Stored items from a collection:
────────
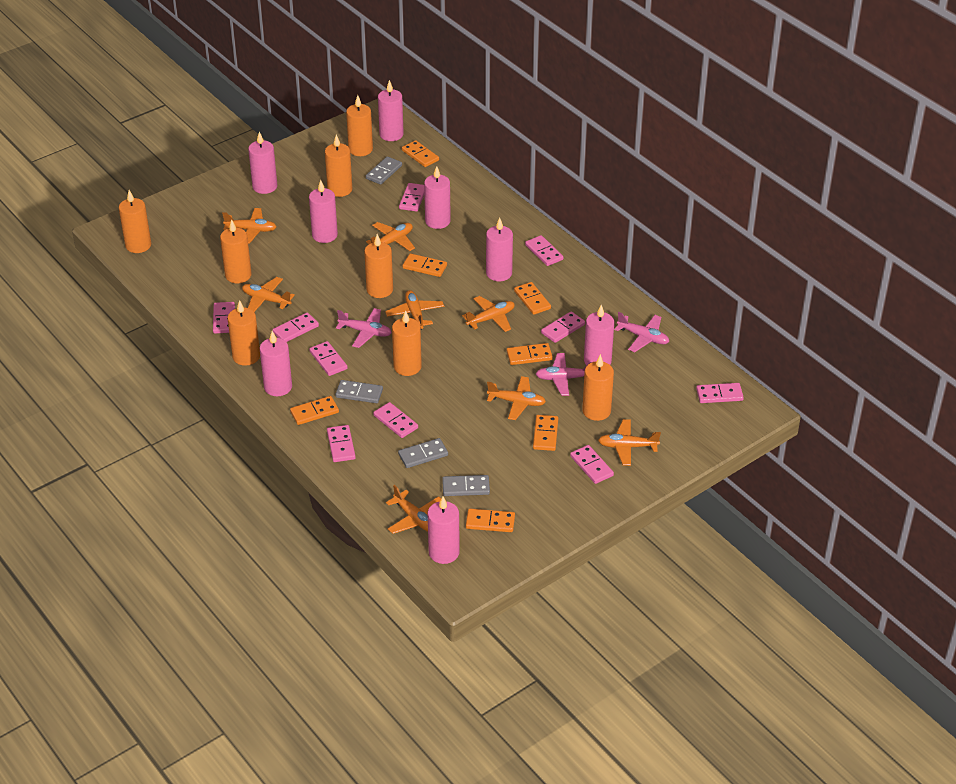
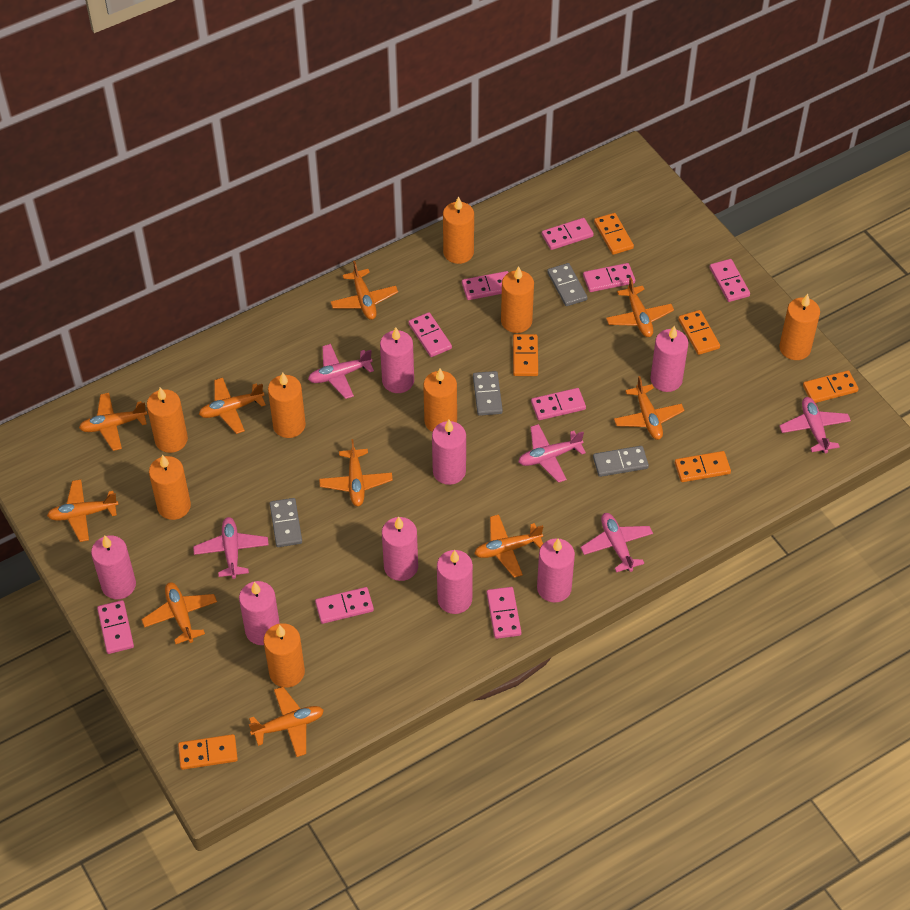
orange domino: [290,396,339,425] [402,140,439,167] [403,253,447,277] [466,509,515,532] [507,343,553,365] [514,282,551,315] [533,415,558,451] = 7 -> [178,734,238,770] [513,334,538,376] [594,213,634,255] [675,451,731,482] [678,310,720,355] [803,370,859,403] = 6
orange plane: [222,208,276,244] [242,277,295,312] [366,222,415,251] [385,290,444,330] [386,485,441,534] [462,296,515,332] [487,376,546,420] [598,419,661,466] = 8 -> [47,479,118,542] [79,393,147,451] [141,582,217,644] [199,378,266,434] [249,687,324,757] [319,439,393,506] [330,261,398,320] [474,514,543,578] [606,277,674,337] [614,376,685,440] = 10
pink domino: [213,302,235,334] [273,312,319,342] [309,341,348,376] [327,425,356,462] [373,402,418,438] [399,183,424,212] [525,235,563,266] [541,311,585,343] [570,445,614,484] [696,383,744,403] = 10 -> [97,600,134,654] [315,587,374,624] [408,312,452,357] [462,271,509,300] [487,587,521,639] [531,388,586,420] [542,218,594,250] [583,263,635,292] [710,259,750,302] = 9
pink plane: [336,308,392,348] [536,353,592,396] [614,312,669,352] = 3 -> [193,517,269,579] [308,344,374,399] [519,424,586,483] [580,513,653,573] [779,397,851,453] = 5

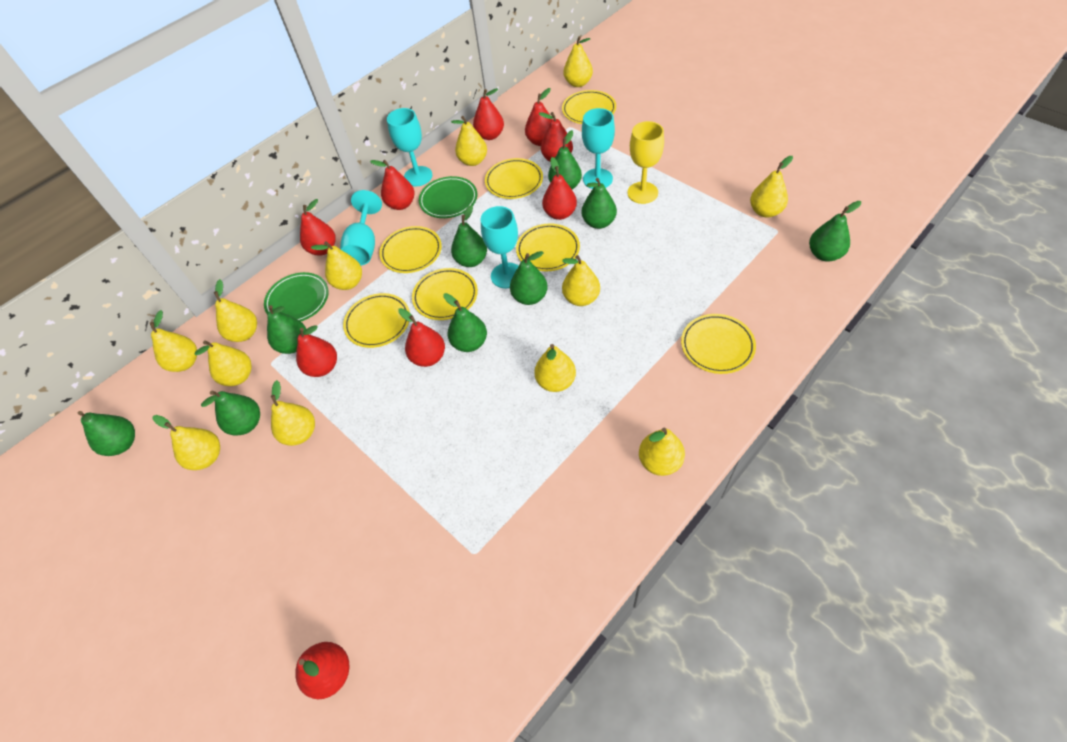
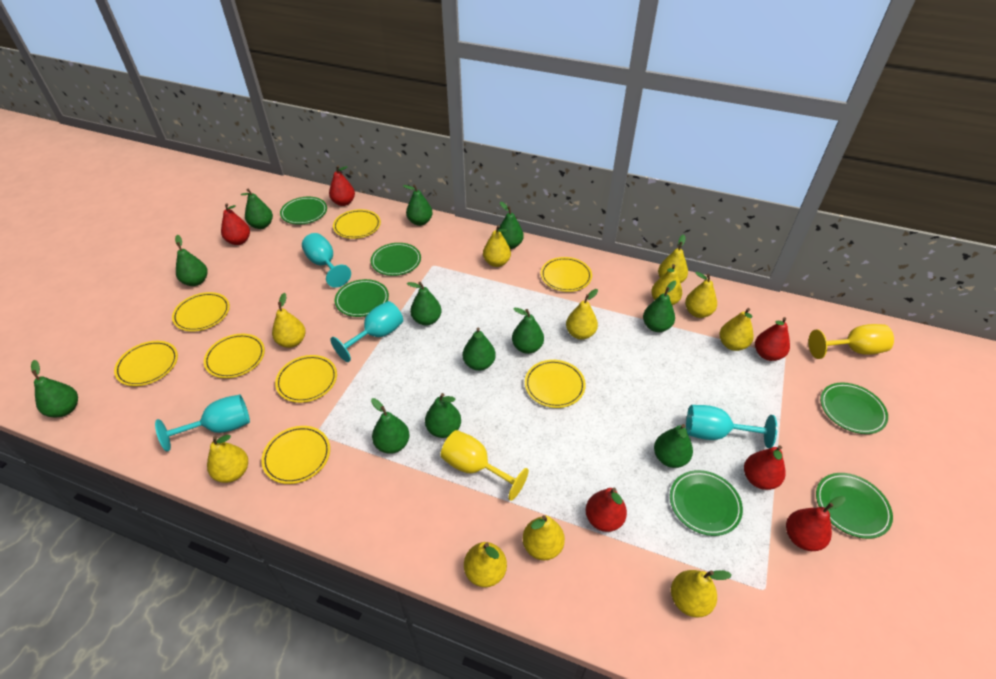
green pear: [78,411,135,456] [201,391,260,436] [267,305,306,354] [443,293,487,352] [451,205,487,267] [510,251,548,305] [548,130,582,189] [581,178,617,229] [809,201,861,261] = 9 -> [31,360,78,418] [175,235,208,286] [241,189,273,229] [371,398,410,454] [403,184,432,226] [407,282,442,326] [425,393,461,438] [463,328,496,371] [498,202,524,249] [512,308,544,354] [643,281,676,332] [654,424,693,468] = 12
green plate: [264,272,329,321] [419,176,477,218] = 2 -> [280,197,327,225] [335,279,389,317] [371,243,421,276] [670,470,743,536] [816,473,893,539] [820,382,888,434] = 6
red pear: [295,642,349,699] [296,325,337,377] [300,199,336,256] [370,160,415,210] [398,308,445,367] [473,88,504,140] [525,88,553,146] [538,112,573,162] [542,157,577,220] = 9 -> [221,203,250,245] [329,165,355,206] [586,488,627,532] [744,445,786,490] [755,317,790,361] [786,496,845,551] = 6
yellow goblet: [627,121,664,204] = 1 -> [441,430,529,501] [808,324,894,359] = 2
yellow pear: [150,310,197,372] [153,415,220,470] [194,341,252,386] [214,279,257,342] [271,380,315,446] [311,241,362,290] [451,116,487,166] [534,344,576,392] [562,255,600,306] [563,36,593,87] [639,428,685,476] [750,156,793,218] = 12 -> [207,435,248,483] [272,293,306,348] [464,542,507,587] [483,225,511,267] [523,515,565,560] [566,289,598,340] [651,264,682,305] [658,234,688,283] [671,570,732,617] [685,272,717,318] [720,308,754,351] = 11
yellow plate: [343,293,410,348] [379,226,442,273] [412,268,478,320] [485,158,543,199] [516,224,580,271] [562,90,616,124] [681,314,756,374] = 7 -> [114,341,178,386] [172,292,230,331] [204,334,265,378] [262,426,330,484] [275,355,337,403] [333,209,381,239] [525,360,586,408] [541,257,592,292] = 8

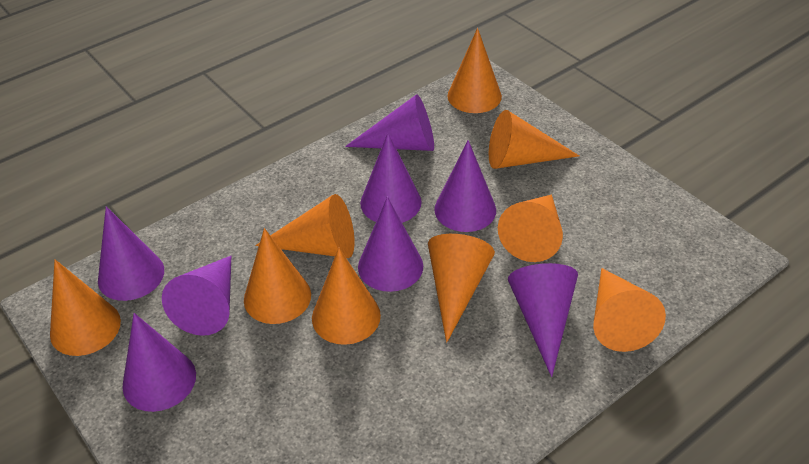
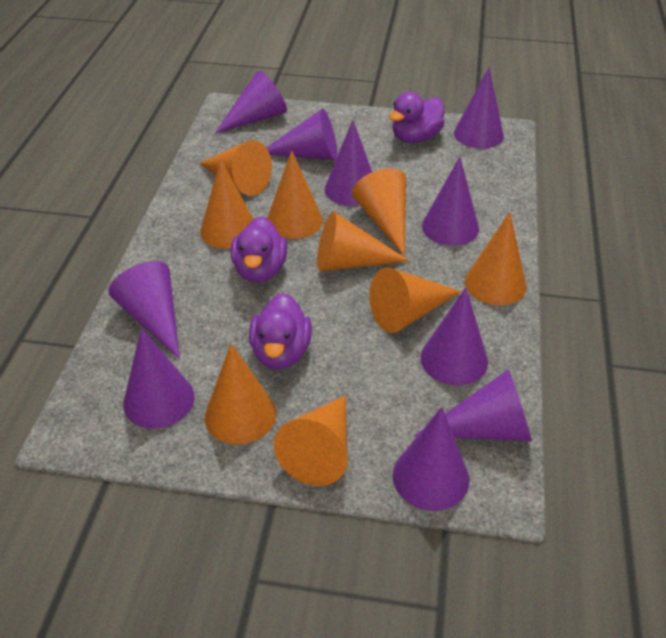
purple cone: [98,206,164,301] [122,313,196,412] [162,256,231,336] [345,94,434,151] [358,197,423,292] [360,133,422,223] [434,140,496,232] [508,263,578,377] = 8 -> [109,261,180,359] [123,328,195,429] [215,71,287,134] [267,108,337,160] [325,120,372,206] [393,407,469,511] [415,369,532,441] [420,287,488,385] [422,157,479,246] [454,67,504,149] = 10
purple duck: none = 0 -> [231,216,287,283] [249,293,312,369] [389,92,445,143] = 3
────────
> **ASSIGNMENT**: From the line holding "purple cone: [98,206,164,301]" down to the last line of the records above, restate each line exactly as written.

> **OUTPUT BELOW**:
purple cone: [98,206,164,301] [122,313,196,412] [162,256,231,336] [345,94,434,151] [358,197,423,292] [360,133,422,223] [434,140,496,232] [508,263,578,377] = 8 -> [109,261,180,359] [123,328,195,429] [215,71,287,134] [267,108,337,160] [325,120,372,206] [393,407,469,511] [415,369,532,441] [420,287,488,385] [422,157,479,246] [454,67,504,149] = 10
purple duck: none = 0 -> [231,216,287,283] [249,293,312,369] [389,92,445,143] = 3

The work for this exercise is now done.